◆ **What is needed**: Go through the listing below and output exactly the line with "fork (black)", the line with "domino (yellow)", and each line between; omit the rest.
━━━━━━━━
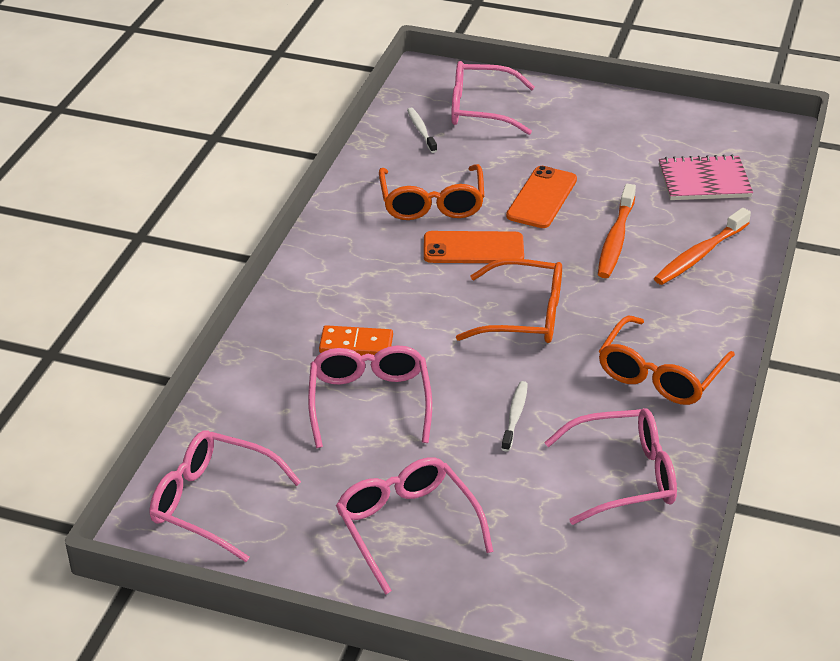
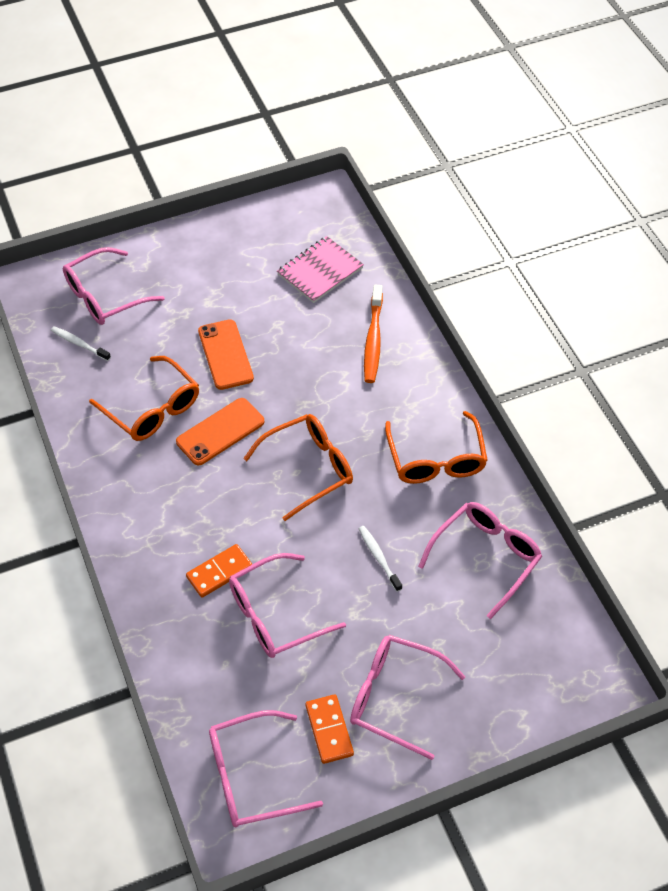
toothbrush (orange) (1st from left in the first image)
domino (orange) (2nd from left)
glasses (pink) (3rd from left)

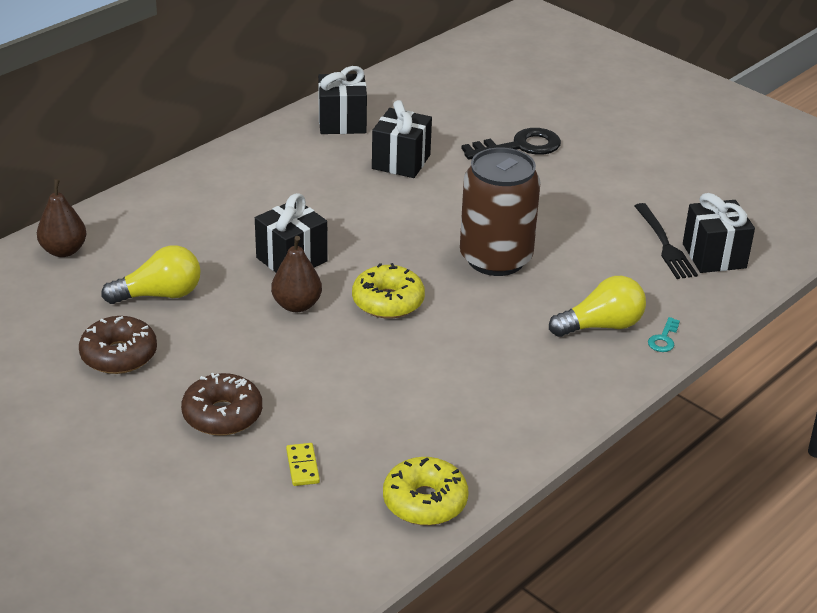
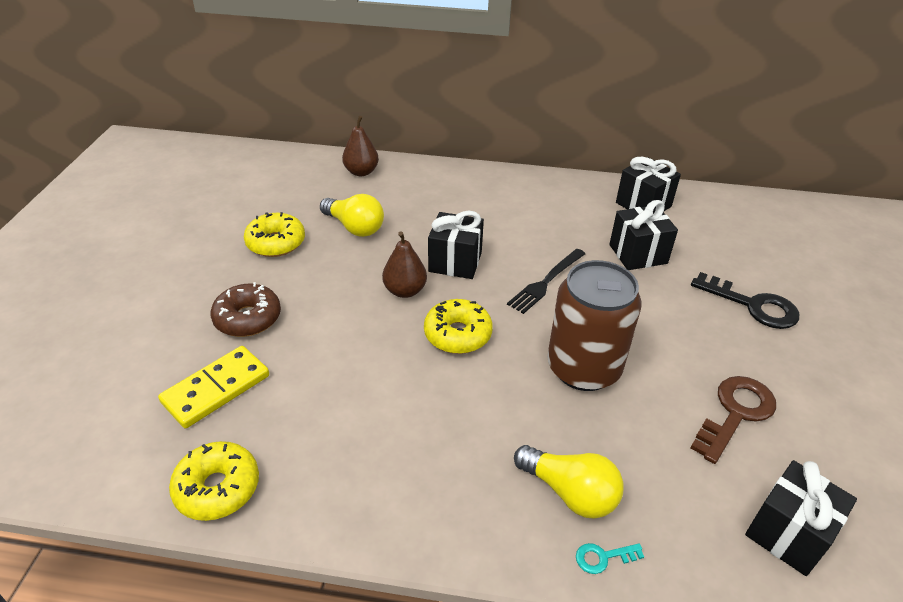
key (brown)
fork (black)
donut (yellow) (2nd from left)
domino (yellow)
━━━━━━━━
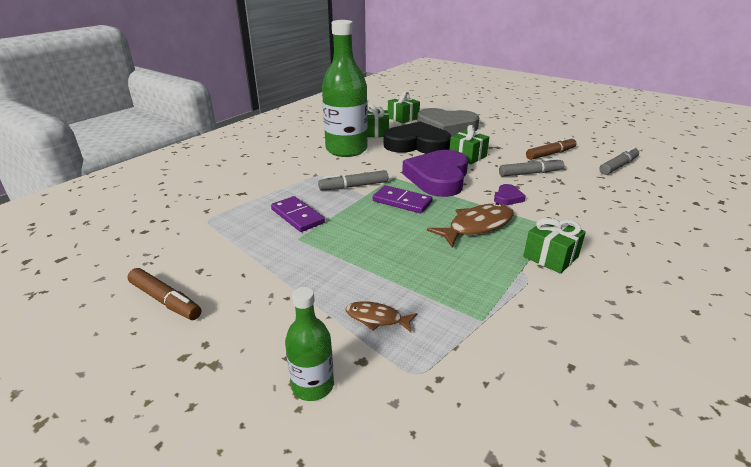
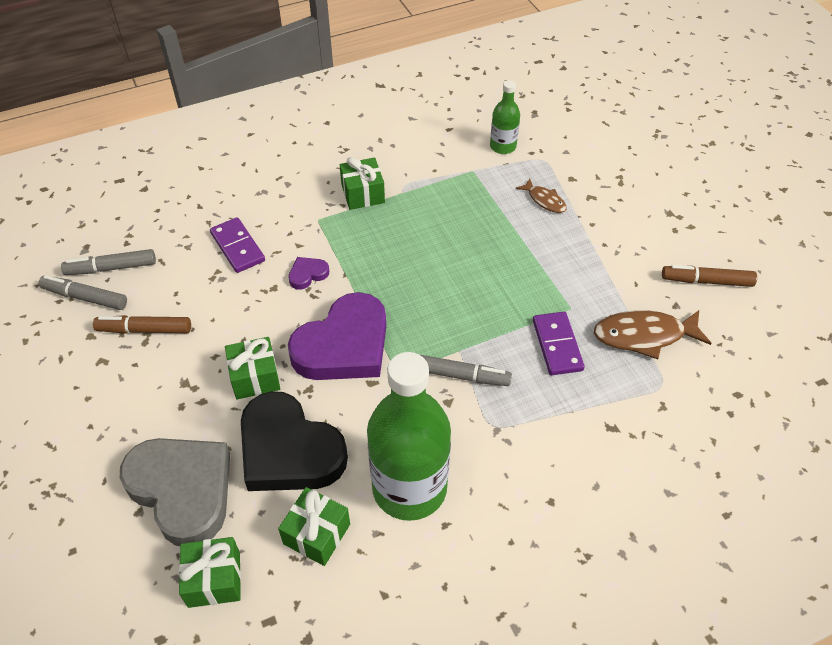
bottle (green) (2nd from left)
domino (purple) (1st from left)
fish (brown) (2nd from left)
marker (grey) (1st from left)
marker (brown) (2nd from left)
━━━━━━━━
◆ **Response below**:
fork (black)
donut (yellow) (2nd from left)
domino (yellow)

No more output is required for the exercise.